_TASK REQUIREMENTS_
Leave the images aside and output every entry exactly.

Records drawn from a dataset
----------

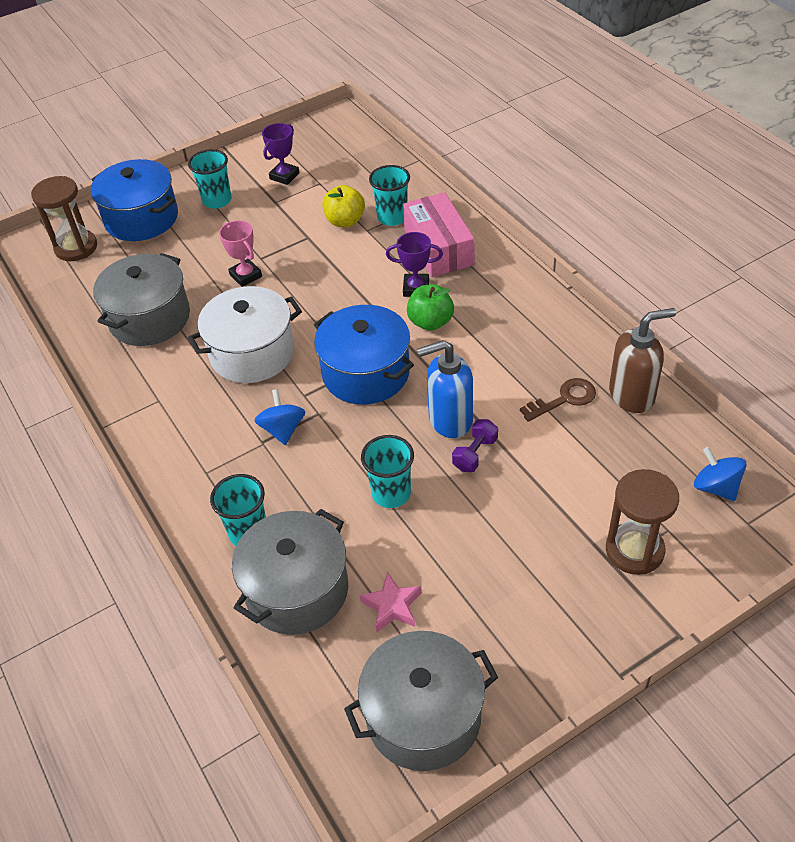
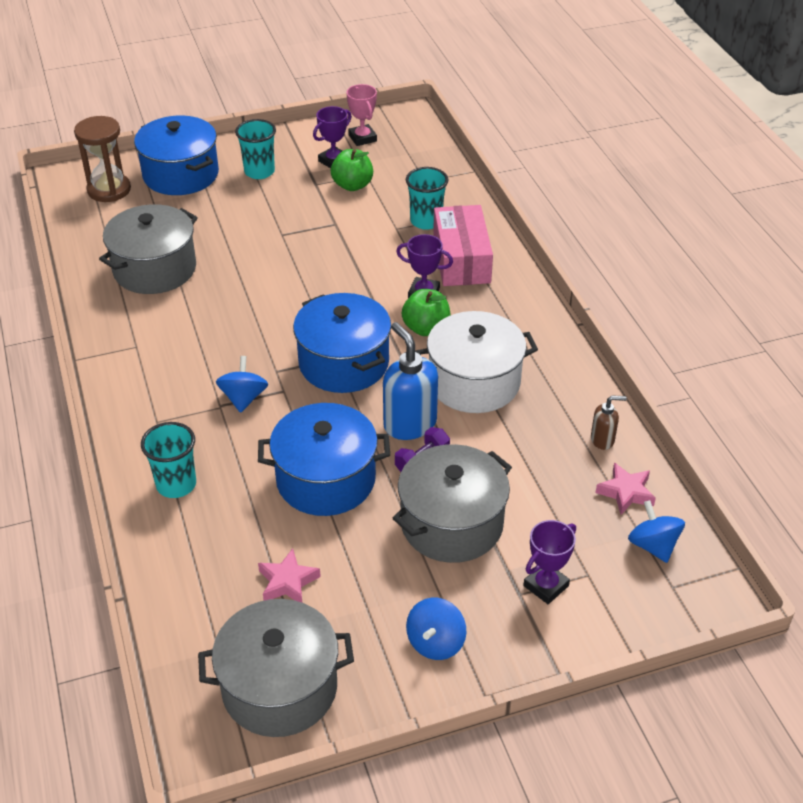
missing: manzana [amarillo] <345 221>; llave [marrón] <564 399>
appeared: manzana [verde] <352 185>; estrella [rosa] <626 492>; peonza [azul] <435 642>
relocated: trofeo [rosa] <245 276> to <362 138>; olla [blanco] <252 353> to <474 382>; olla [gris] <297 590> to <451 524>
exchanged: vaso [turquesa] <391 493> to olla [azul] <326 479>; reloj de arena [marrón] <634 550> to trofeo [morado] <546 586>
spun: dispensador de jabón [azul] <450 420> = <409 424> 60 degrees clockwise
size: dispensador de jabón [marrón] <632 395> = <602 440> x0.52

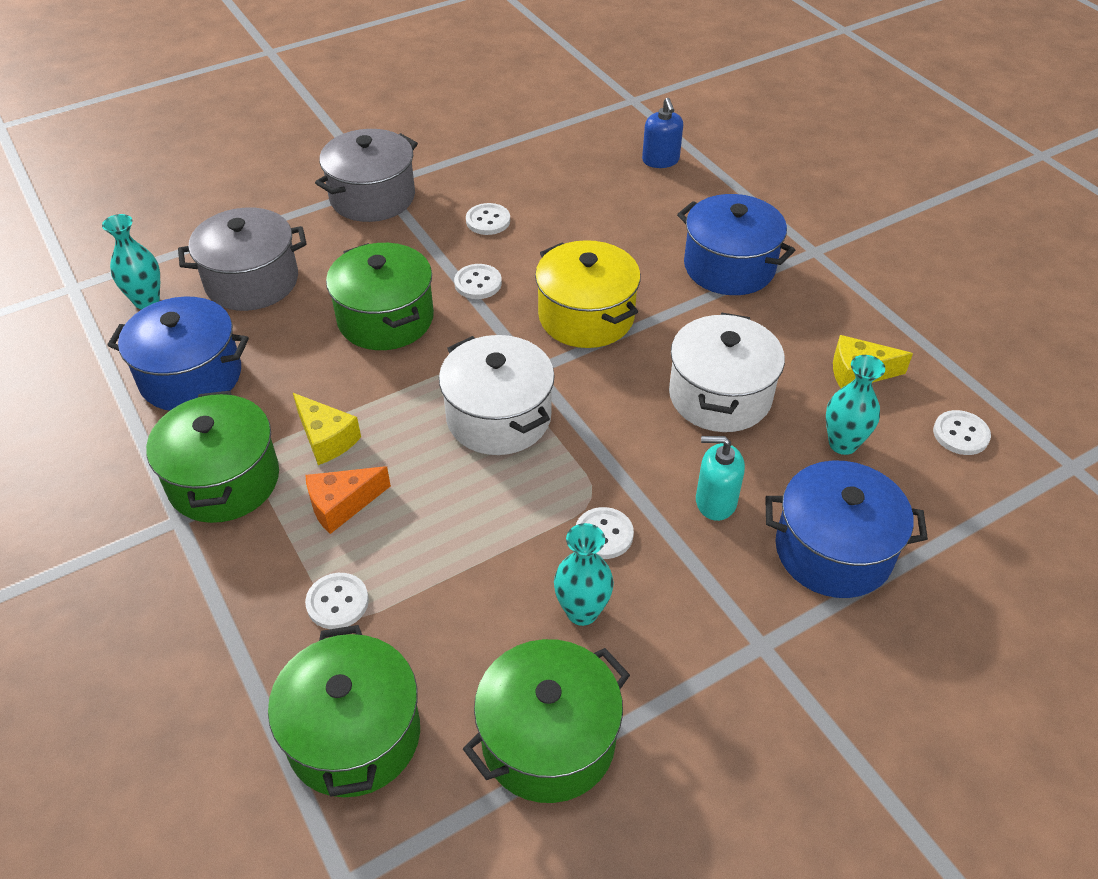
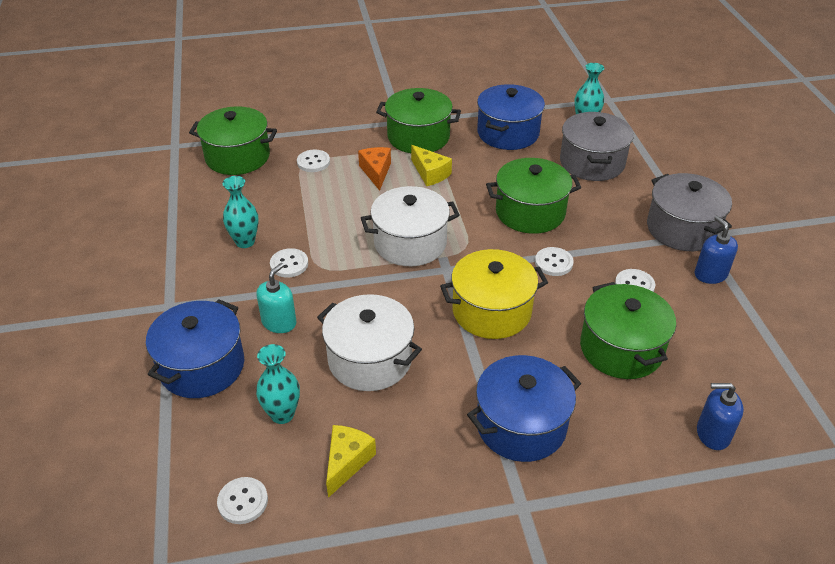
appeared: dispensador de jabón [azul] <710 274>
relocated: olla [verde] <548 740> to <621 348>
spun: queso [amarillo] <326 439> = <430 173> 105 degrees counterclockwise

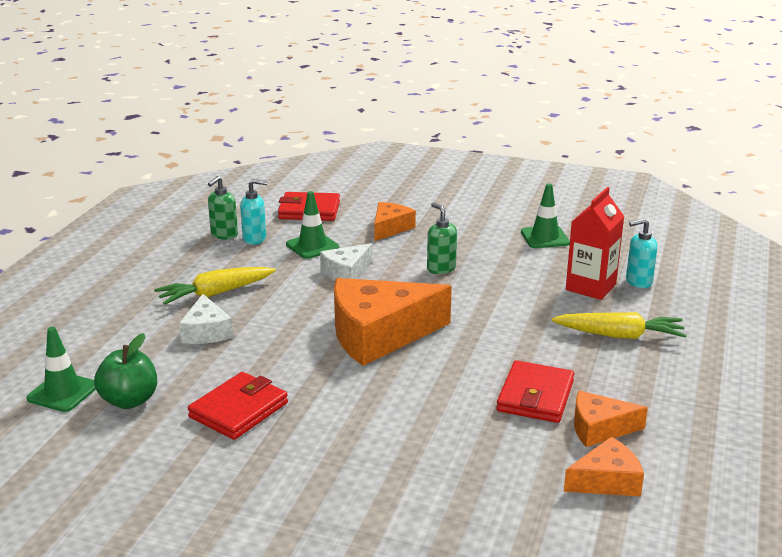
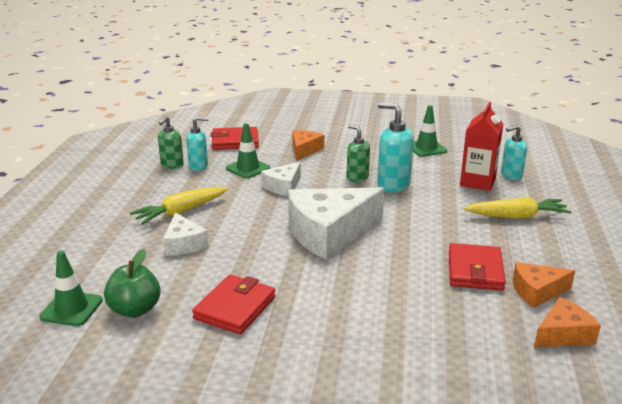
appeared: dispensador de jabón [turquesa] <393 185>
colour: queso [naranja] <379 334> to queso [blanco] <329 233>

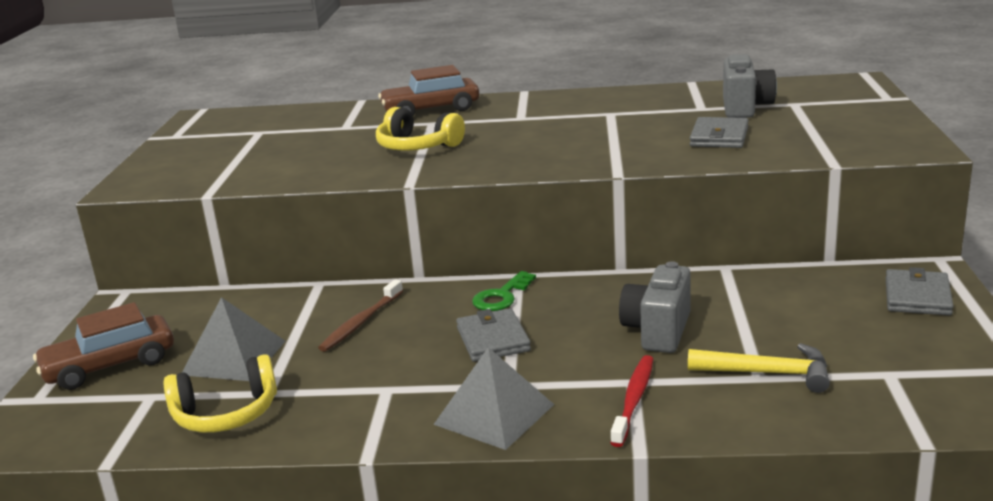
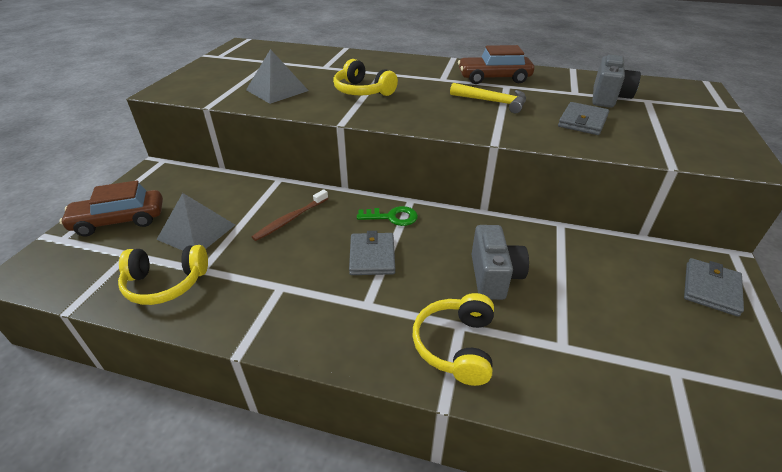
relocated: coche [marrón] <431 110> to <494 78>; martillo [amarillo] <767 373> to <492 102>; pirámide [gris] <494 414> to <277 90>
exchanged: cepillo de dientes [rojo] <634 399> to auriculares [amarillo] <456 345>
spun: cámara [gris] <657 331> = <494 277> 150 degrees clockwise; llave [verde] <501 296> = <392 217> 135 degrees counterclockwise

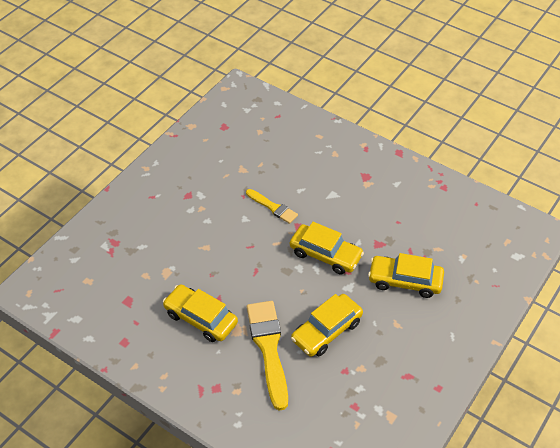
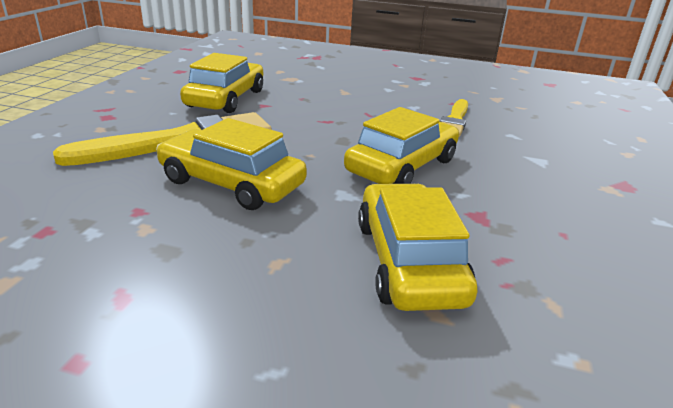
spun: coche [amarillo] <325 254> = <402 166> 150 degrees counterclockwise

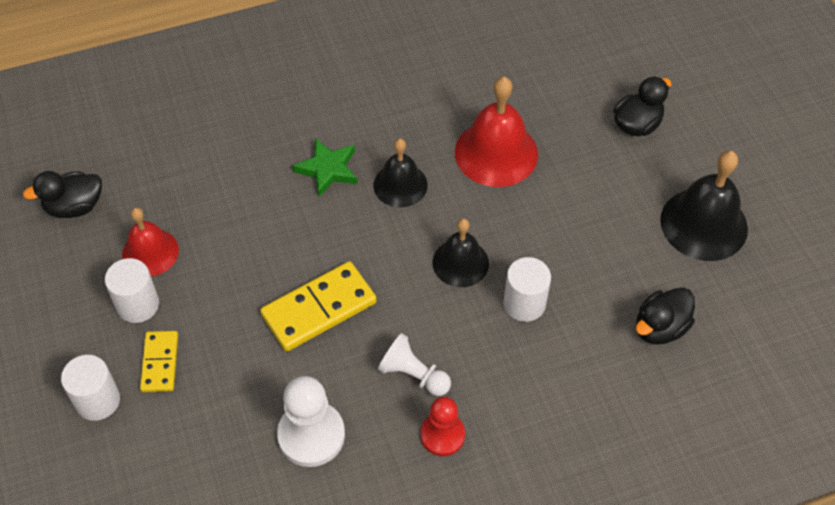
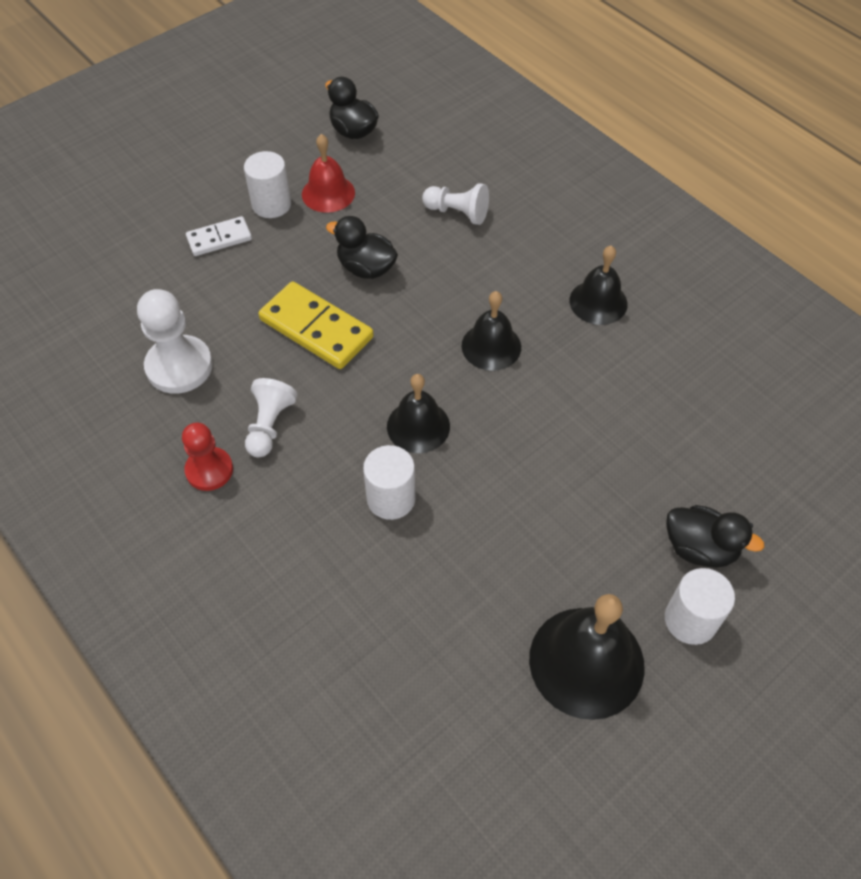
missing: campana [rojo] <496 153>; estrella [verde] <328 169>
appeared: peón [blanco] <457 213>; campana [negro] <598 302>
relocated: pato [negro] <660 328> to <366 268>; cilindro [blanco] <97 400> to <690 620>
colour: ficha de dominó [amarillo] <160 363> to ficha de dominó [blanco] <219 239>

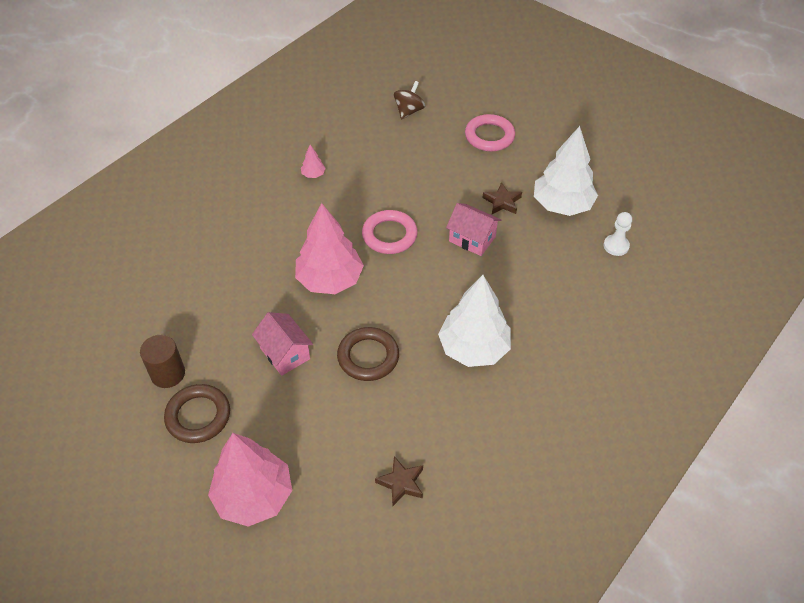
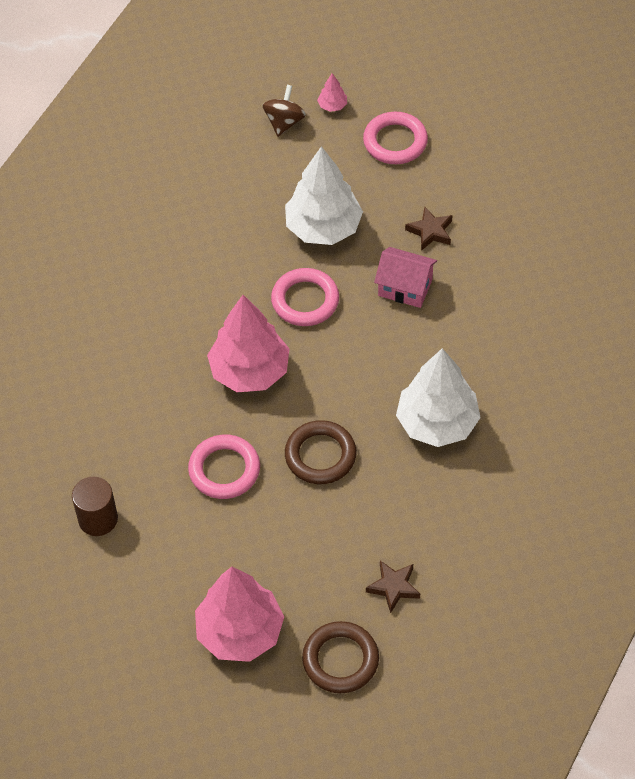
missing: peón [blanco] <616 246>
relocated: árbol [blanco] <562 205> to <323 227>; árbol [rosa] <313 174> to <332 106>; anillo [marrón] <198 416> to <340 660>
exchanged: casa [rosa] <285 353> to anillo [rosa] <224 470>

----------

_ANSWER SPACE_
missing: manzana [amarillo] <345 221>; llave [marrón] <564 399>
appeared: manzana [verde] <352 185>; estrella [rosa] <626 492>; peonza [azul] <435 642>
relocated: trofeo [rosa] <245 276> to <362 138>; olla [blanco] <252 353> to <474 382>; olla [gris] <297 590> to <451 524>
exchanged: vaso [turquesa] <391 493> to olla [azul] <326 479>; reloj de arena [marrón] <634 550> to trofeo [morado] <546 586>
spun: dispensador de jabón [azul] <450 420> = <409 424> 60 degrees clockwise
size: dispensador de jabón [marrón] <632 395> = <602 440> x0.52

appeared: dispensador de jabón [azul] <710 274>
relocated: olla [verde] <548 740> to <621 348>
spun: queso [amarillo] <326 439> = <430 173> 105 degrees counterclockwise

appeared: dispensador de jabón [turquesa] <393 185>
colour: queso [naranja] <379 334> to queso [blanco] <329 233>

relocated: coche [marrón] <431 110> to <494 78>; martillo [amarillo] <767 373> to <492 102>; pirámide [gris] <494 414> to <277 90>
exchanged: cepillo de dientes [rojo] <634 399> to auriculares [amarillo] <456 345>
spun: cámara [gris] <657 331> = <494 277> 150 degrees clockwise; llave [verde] <501 296> = <392 217> 135 degrees counterclockwise

spun: coche [amarillo] <325 254> = <402 166> 150 degrees counterclockwise

missing: campana [rojo] <496 153>; estrella [verde] <328 169>
appeared: peón [blanco] <457 213>; campana [negro] <598 302>
relocated: pato [negro] <660 328> to <366 268>; cilindro [blanco] <97 400> to <690 620>
colour: ficha de dominó [amarillo] <160 363> to ficha de dominó [blanco] <219 239>

missing: peón [blanco] <616 246>
relocated: árbol [blanco] <562 205> to <323 227>; árbol [rosa] <313 174> to <332 106>; anillo [marrón] <198 416> to <340 660>
exchanged: casa [rosa] <285 353> to anillo [rosa] <224 470>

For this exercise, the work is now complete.